Task brief: Search the data for the string "blue", and report each line where it is found.

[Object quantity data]
**********

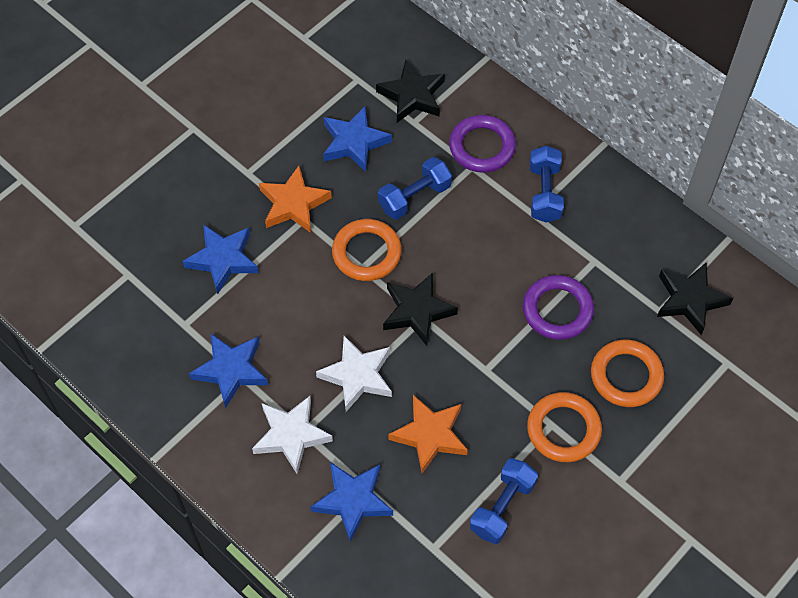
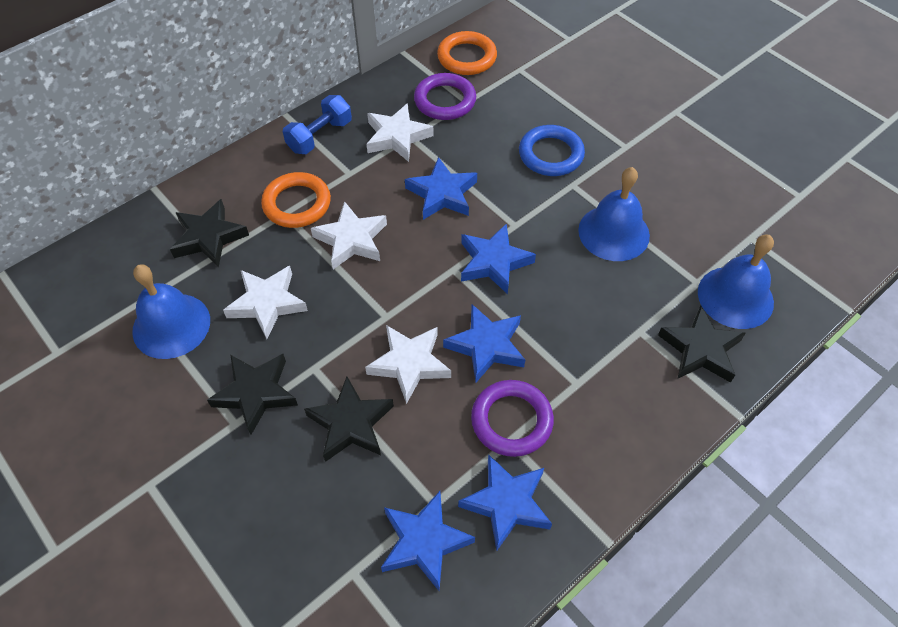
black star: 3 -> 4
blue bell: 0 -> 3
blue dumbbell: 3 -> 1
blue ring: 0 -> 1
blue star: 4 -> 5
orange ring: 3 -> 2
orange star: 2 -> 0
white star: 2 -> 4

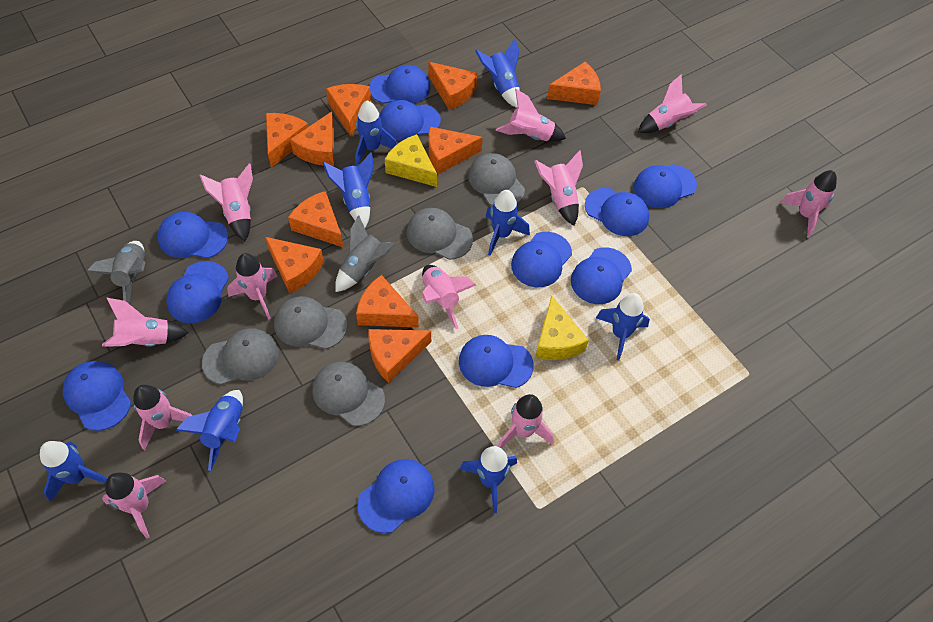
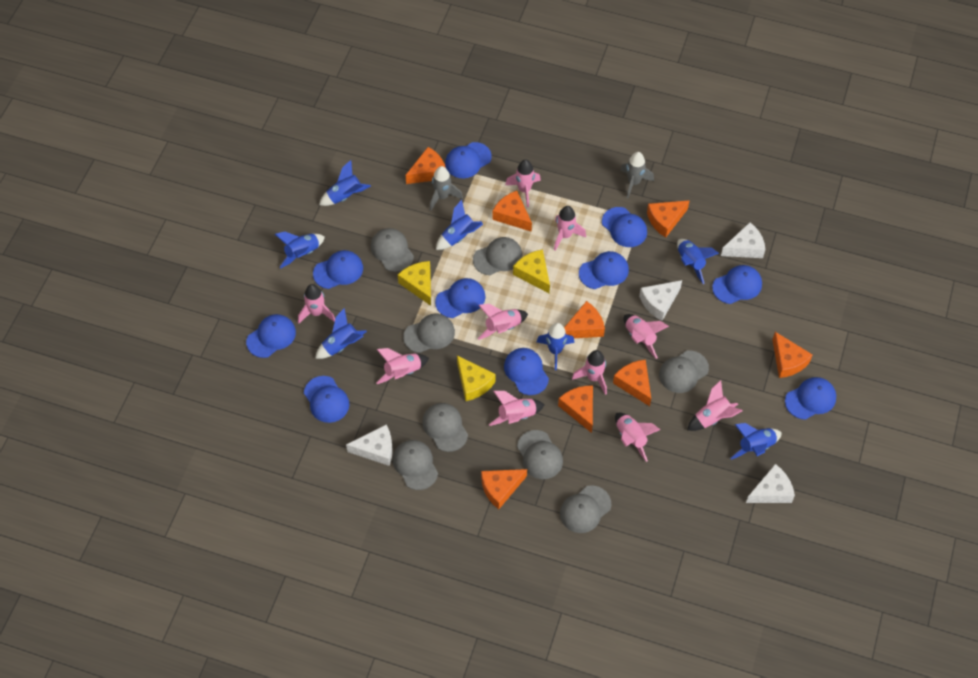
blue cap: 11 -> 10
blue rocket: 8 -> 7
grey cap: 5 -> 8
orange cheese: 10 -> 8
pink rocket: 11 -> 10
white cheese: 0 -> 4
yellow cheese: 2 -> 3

**********

Written answer:
blue bell: 0 -> 3
blue dumbbell: 3 -> 1
blue ring: 0 -> 1
blue star: 4 -> 5
blue cap: 11 -> 10
blue rocket: 8 -> 7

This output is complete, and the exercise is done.